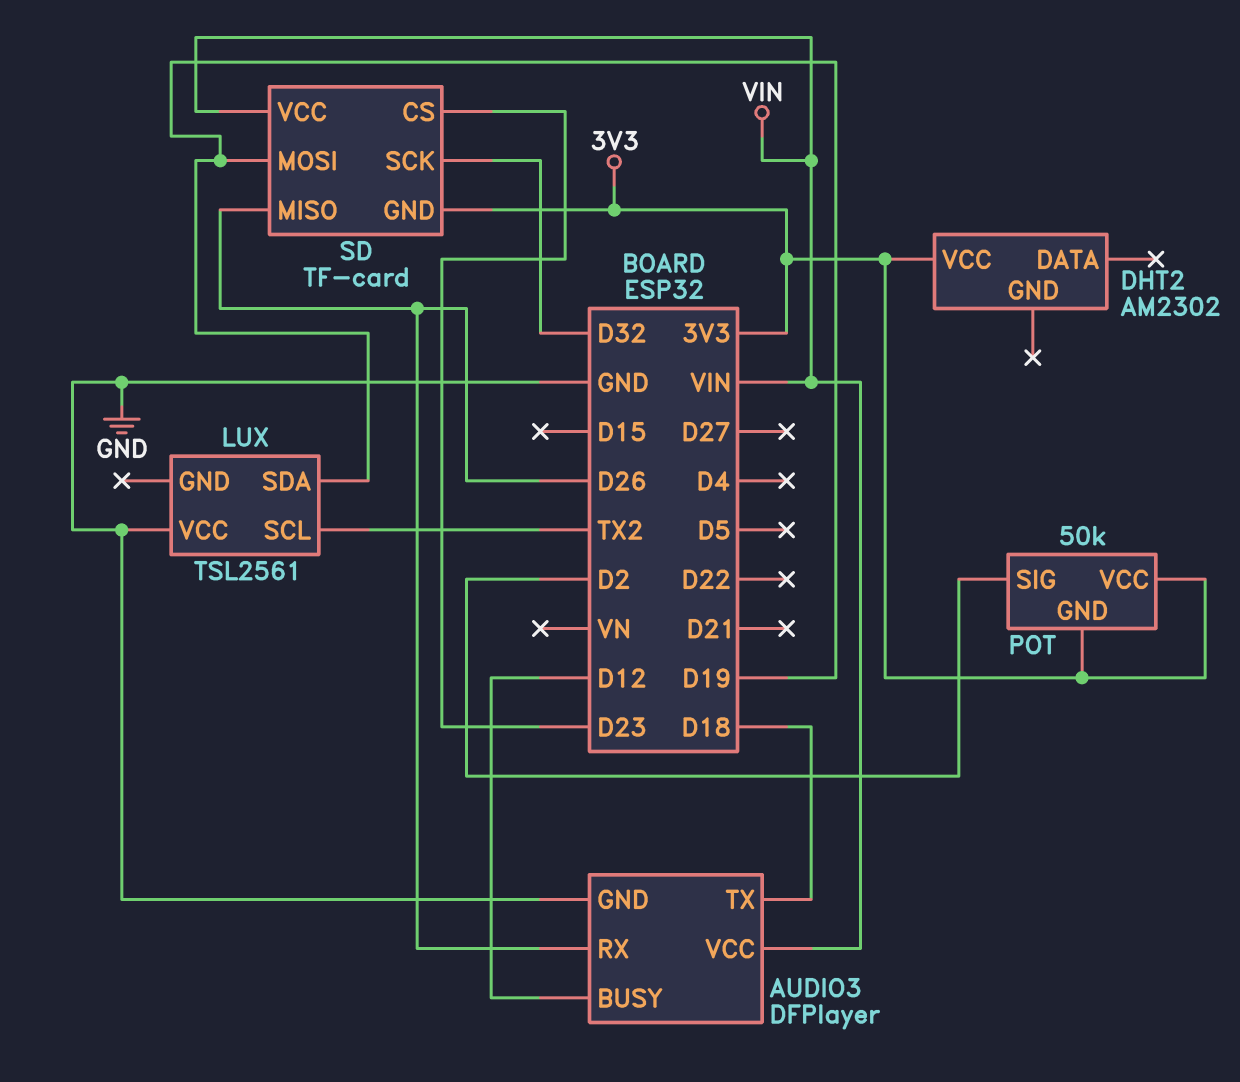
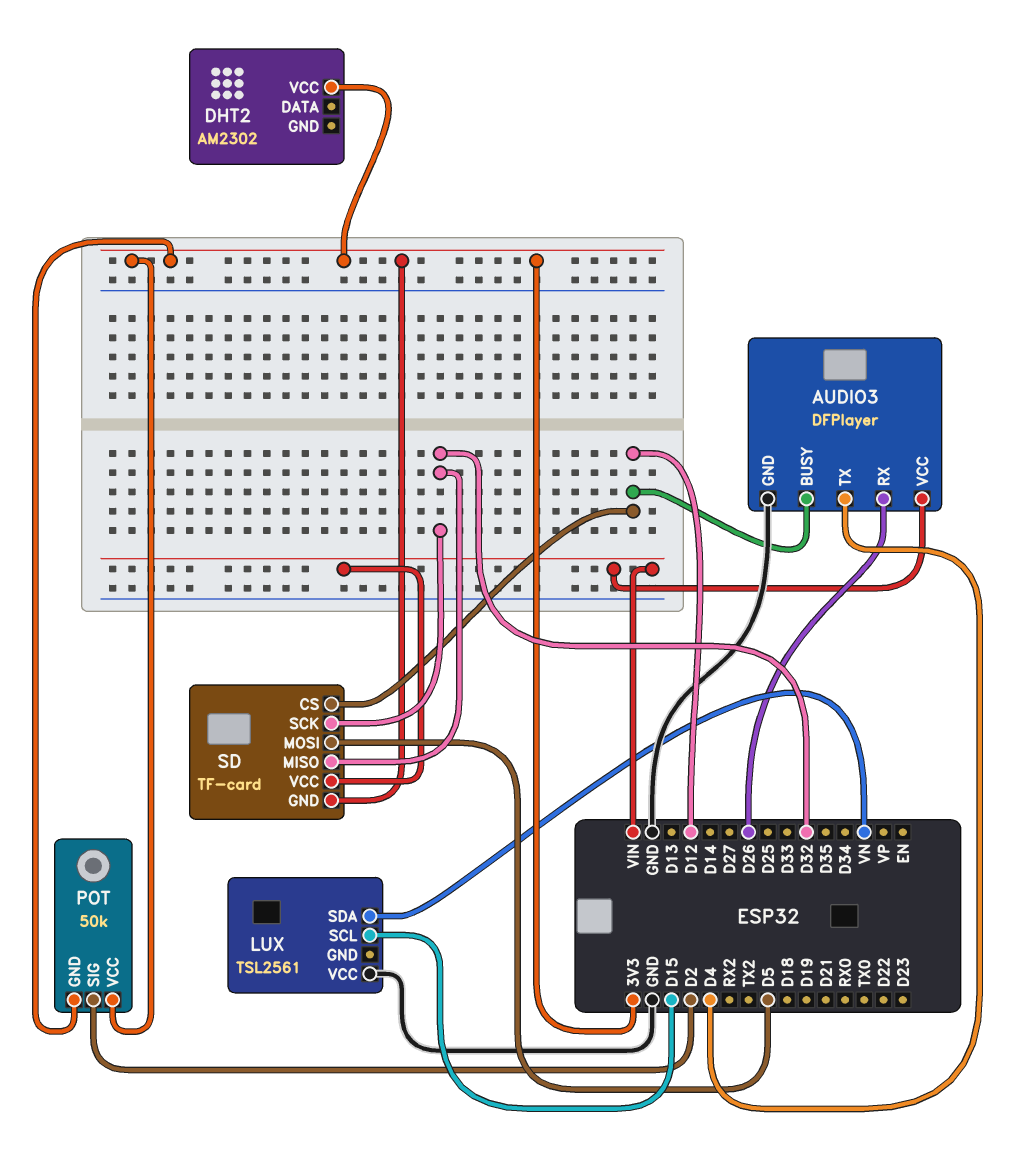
AUDIO3 pin TX: D18 -> D4
LUX pin SCL: TX2 -> D15
LUX pin SDA: D19 -> VN
SD pin CS: D23 -> D12
SD pin MISO: D26 -> D32
SD pin MOSI: D19 -> D5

* * *

* **TASK REQUIREMENTS**
Every entry above is to be printed again exactly, pictures omitted.

* **THE ANSWER**
AUDIO3 pin TX: D18 -> D4
LUX pin SCL: TX2 -> D15
LUX pin SDA: D19 -> VN
SD pin CS: D23 -> D12
SD pin MISO: D26 -> D32
SD pin MOSI: D19 -> D5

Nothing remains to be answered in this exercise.